_WORK INSTRUCTIONS_
Where in the data does the word "size" appear? Find those lines and copy them.

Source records
<<<<
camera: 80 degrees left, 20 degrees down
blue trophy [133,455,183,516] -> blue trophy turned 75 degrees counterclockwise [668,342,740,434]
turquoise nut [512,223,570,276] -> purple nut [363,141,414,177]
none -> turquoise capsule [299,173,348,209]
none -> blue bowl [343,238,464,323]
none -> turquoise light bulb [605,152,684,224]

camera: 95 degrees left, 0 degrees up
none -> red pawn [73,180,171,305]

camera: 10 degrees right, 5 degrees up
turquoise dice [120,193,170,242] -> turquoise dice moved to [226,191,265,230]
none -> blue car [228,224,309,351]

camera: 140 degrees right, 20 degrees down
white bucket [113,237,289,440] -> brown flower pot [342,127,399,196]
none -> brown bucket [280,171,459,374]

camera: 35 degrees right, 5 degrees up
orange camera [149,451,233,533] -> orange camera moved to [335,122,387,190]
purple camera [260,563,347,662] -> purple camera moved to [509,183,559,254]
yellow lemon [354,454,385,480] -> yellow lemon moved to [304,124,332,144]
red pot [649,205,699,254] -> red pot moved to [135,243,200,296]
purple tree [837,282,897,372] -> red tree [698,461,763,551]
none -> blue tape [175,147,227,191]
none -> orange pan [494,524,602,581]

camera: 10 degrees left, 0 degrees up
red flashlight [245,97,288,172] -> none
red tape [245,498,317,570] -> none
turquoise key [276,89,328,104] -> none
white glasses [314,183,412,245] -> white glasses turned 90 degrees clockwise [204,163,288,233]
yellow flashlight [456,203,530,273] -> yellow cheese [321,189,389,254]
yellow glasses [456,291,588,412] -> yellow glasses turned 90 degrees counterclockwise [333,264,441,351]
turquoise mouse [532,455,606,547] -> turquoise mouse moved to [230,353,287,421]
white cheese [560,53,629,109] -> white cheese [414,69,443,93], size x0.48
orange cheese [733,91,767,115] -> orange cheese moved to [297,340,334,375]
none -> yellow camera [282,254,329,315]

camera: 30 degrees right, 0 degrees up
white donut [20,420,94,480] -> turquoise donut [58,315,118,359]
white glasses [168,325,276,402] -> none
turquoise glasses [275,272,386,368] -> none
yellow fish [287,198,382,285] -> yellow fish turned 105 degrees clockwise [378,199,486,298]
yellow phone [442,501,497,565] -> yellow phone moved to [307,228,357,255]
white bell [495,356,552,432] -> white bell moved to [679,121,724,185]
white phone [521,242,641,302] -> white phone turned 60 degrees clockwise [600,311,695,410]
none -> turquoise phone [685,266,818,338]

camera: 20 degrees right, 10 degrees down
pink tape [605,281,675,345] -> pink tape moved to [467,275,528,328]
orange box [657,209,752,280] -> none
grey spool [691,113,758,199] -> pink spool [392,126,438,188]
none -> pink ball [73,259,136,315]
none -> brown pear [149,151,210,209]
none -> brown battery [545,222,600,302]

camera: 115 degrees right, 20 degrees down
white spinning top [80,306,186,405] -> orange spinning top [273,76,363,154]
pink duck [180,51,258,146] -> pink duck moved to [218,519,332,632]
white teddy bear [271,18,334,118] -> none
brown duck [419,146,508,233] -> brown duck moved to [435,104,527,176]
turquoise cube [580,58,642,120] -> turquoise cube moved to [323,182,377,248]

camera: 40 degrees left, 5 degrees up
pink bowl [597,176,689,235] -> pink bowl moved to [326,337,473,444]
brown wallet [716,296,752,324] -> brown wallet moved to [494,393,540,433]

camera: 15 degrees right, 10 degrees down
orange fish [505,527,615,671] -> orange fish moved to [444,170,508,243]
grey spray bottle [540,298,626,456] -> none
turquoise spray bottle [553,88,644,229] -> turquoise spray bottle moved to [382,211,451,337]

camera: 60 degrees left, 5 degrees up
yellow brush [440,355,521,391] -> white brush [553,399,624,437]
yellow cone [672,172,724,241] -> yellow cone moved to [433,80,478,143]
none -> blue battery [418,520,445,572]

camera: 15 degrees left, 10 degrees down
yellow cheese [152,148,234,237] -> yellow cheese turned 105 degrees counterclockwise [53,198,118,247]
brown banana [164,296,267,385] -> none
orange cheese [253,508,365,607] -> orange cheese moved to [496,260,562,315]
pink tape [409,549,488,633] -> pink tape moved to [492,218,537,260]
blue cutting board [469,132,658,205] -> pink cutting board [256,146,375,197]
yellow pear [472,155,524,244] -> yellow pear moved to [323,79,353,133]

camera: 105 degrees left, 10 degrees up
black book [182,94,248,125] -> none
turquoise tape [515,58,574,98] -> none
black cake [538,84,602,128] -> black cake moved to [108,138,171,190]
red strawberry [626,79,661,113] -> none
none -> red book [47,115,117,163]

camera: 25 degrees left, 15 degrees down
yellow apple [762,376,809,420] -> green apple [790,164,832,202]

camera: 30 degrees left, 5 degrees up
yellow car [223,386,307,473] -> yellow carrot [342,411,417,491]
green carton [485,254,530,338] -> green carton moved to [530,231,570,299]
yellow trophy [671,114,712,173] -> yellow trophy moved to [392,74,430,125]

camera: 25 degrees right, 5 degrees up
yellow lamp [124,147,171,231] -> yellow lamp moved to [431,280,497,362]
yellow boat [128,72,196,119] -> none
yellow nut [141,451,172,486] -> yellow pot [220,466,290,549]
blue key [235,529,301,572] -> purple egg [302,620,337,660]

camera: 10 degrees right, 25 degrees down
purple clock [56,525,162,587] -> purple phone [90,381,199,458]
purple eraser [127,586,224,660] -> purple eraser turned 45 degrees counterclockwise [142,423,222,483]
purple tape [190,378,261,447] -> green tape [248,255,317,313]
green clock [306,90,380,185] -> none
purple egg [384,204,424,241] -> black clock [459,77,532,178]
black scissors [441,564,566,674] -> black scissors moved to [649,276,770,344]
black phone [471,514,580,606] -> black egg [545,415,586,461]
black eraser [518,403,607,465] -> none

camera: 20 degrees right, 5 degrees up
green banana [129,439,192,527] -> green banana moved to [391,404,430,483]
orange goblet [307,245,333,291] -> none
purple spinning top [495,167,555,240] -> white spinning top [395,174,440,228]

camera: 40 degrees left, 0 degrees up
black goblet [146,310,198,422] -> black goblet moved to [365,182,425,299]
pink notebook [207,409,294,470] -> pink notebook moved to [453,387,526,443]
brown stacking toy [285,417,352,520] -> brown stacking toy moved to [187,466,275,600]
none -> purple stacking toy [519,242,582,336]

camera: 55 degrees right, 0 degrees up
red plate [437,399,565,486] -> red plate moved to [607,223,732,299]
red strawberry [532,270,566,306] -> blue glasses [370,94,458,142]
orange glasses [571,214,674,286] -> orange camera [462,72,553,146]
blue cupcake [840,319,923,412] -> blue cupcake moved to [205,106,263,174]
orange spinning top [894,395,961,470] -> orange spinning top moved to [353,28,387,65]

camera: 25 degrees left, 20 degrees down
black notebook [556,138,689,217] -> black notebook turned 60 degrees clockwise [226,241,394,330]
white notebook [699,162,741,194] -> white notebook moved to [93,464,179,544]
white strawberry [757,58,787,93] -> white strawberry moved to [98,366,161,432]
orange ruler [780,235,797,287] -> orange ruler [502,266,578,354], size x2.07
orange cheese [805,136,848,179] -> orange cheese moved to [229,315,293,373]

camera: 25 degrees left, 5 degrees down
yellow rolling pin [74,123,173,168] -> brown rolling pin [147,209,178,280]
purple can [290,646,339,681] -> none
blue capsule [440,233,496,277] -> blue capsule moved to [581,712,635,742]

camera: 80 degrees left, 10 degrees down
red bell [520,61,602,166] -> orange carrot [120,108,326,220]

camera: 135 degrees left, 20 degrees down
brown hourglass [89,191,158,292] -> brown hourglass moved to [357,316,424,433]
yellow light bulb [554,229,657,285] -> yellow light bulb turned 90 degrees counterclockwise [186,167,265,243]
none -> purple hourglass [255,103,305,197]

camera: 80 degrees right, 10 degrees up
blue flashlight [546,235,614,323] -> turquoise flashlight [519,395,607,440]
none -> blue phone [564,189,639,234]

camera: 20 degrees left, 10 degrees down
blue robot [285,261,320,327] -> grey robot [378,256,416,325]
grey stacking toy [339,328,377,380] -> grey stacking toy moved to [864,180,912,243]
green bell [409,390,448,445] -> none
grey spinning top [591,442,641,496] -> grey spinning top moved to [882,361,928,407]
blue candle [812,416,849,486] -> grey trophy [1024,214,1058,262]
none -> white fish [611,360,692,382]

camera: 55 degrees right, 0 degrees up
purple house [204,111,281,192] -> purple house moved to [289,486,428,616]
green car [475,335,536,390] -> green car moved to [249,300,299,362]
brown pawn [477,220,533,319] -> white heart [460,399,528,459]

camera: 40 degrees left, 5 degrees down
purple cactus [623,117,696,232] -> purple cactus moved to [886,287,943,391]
>>>>
_ANSWER SPACE_
white cheese [560,53,629,109] -> white cheese [414,69,443,93], size x0.48
orange ruler [780,235,797,287] -> orange ruler [502,266,578,354], size x2.07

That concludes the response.